◆ What you will do
Starting with the first line of the data below, copy each line up to and including the one containing "blue cross: (418, 77) -> (217, 40), size x0.5". Pictures stay out.

◆ Input data
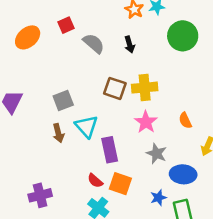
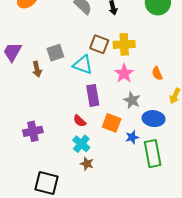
cyan triangle: (86, 126) -> (83, 65), moved, turned -30
brown arrow: (58, 133) -> (37, 69), moved
orange square: (120, 184) -> (112, 123), moved

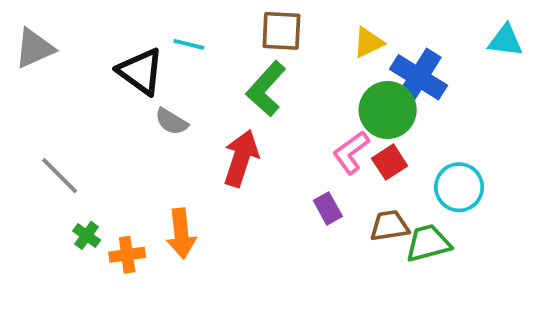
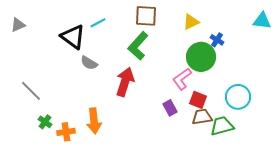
cyan line: (189, 44) -> (98, 23), turned -42
gray triangle: (34, 48) -> (18, 25), size x0.7
blue cross: (418, 77) -> (217, 40), size x0.5
red square: (390, 162) -> (198, 100), moved, turned -36

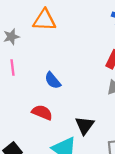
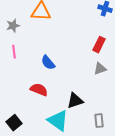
black triangle: (85, 125) -> (75, 101), turned 36

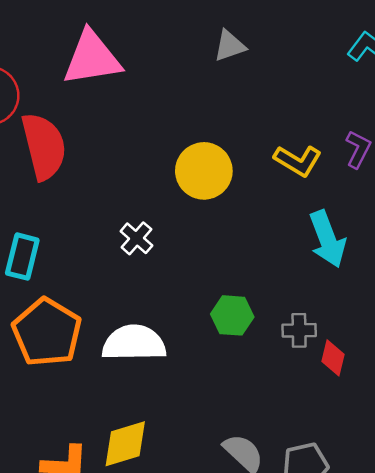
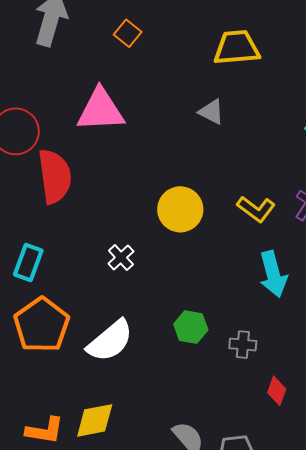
gray triangle: (230, 46) -> (211, 112), turned 40
white semicircle: (134, 343) -> (110, 341), turned 135
red diamond: (333, 358) -> (277, 391), moved

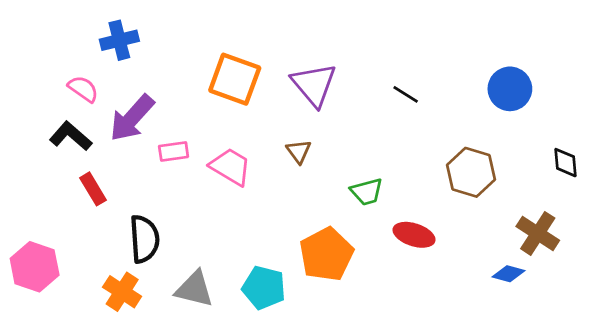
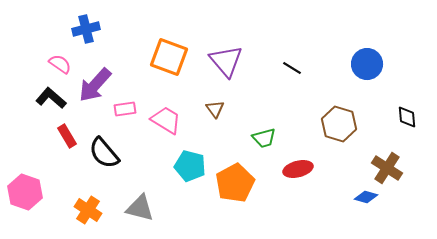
red ellipse: (414, 235) -> (298, 169), turned -32
black semicircle: (144, 239) -> (104, 153), moved, turned 144
cyan pentagon: (264, 288) -> (190, 166), moved

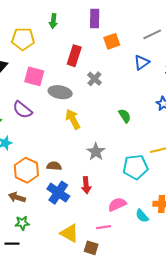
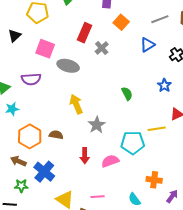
orange square: (112, 41) -> (121, 22), turned -35
gray cross: (94, 79) -> (102, 48), moved
purple semicircle: (22, 110) -> (31, 79), turned -48
yellow arrow: (73, 119) -> (76, 104), moved
blue cross: (58, 193) -> (44, 172), moved
pink semicircle: (117, 204) -> (110, 161), moved
cyan semicircle: (142, 216) -> (134, 199), moved

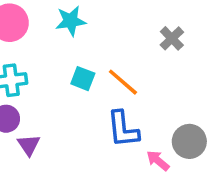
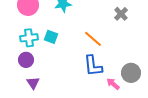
cyan square: (83, 79) -> (51, 37), moved
purple triangle: (29, 145) -> (33, 83), moved

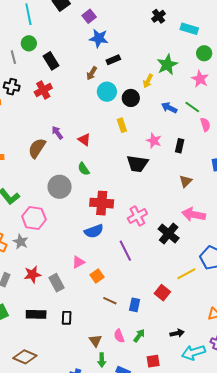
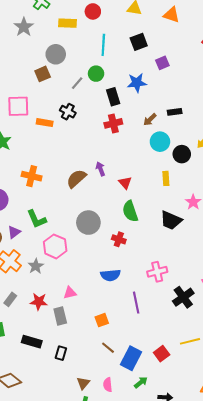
blue star: (99, 38) -> (137, 83), moved, turned -30
gray line: (13, 57) -> (77, 83), turned 40
red cross: (43, 90) -> (113, 123), moved
green semicircle: (84, 169) -> (130, 211), moved, size x1.5
red cross: (102, 203) -> (119, 239), moved, size x0.6
pink triangle: (78, 262) -> (70, 293), moved
blue rectangle: (135, 305) -> (131, 358), size x1.6
green arrow: (139, 336) -> (141, 382), moved

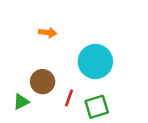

◆ The completed task
cyan triangle: (86, 126) -> (83, 65), moved, turned -30
brown arrow: (58, 133) -> (37, 69), moved
orange square: (120, 184) -> (112, 123), moved

cyan line: (189, 44) -> (98, 23), turned -42
gray triangle: (34, 48) -> (18, 25), size x0.7
blue cross: (418, 77) -> (217, 40), size x0.5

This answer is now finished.